[Collection entries]
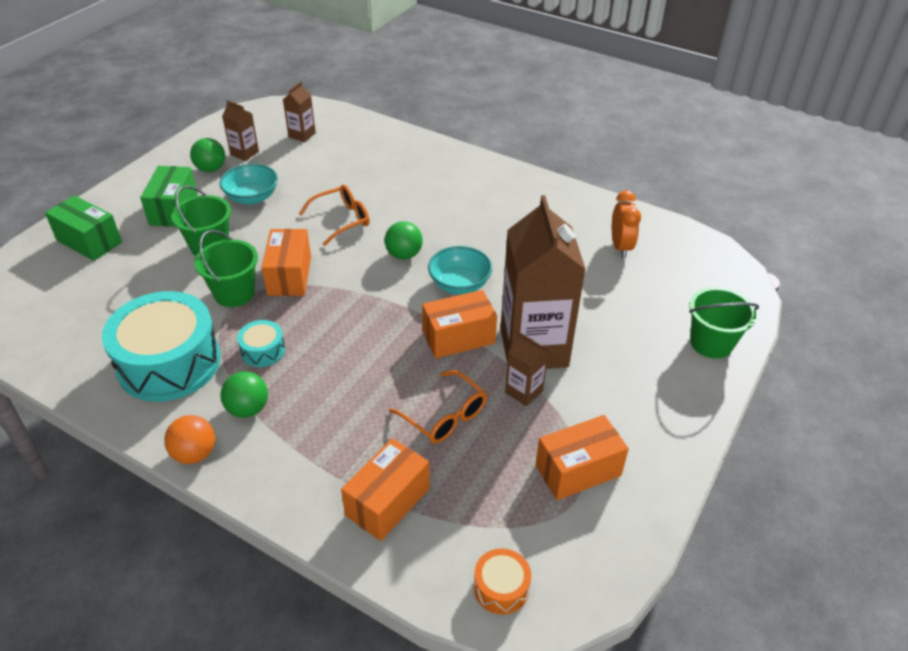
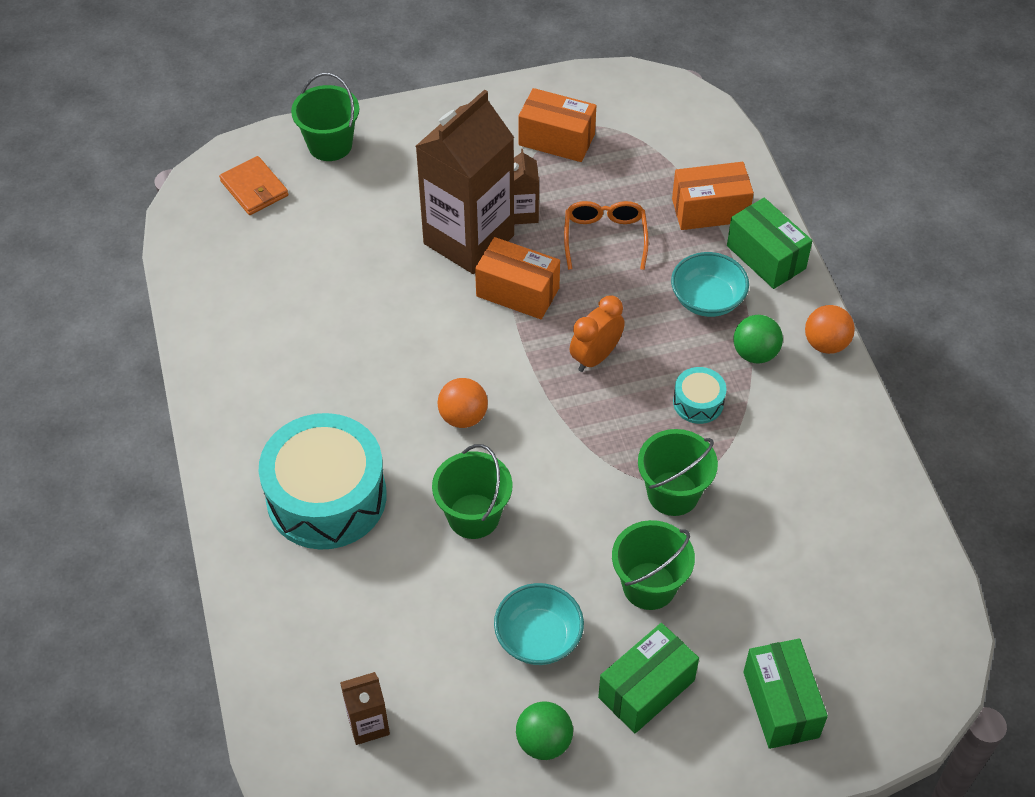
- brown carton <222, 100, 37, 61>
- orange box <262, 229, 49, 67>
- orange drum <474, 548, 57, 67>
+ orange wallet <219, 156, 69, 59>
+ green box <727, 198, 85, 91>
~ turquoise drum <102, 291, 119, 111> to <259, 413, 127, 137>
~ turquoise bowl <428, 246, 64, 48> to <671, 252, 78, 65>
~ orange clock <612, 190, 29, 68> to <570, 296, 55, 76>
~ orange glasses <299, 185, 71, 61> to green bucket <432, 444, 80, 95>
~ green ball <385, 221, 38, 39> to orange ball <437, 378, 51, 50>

REQUIRED ACTION: Each line of the data that has the string "green" counts once; give the total and nothing else.

SOLUTION FOR THIS TASK: 3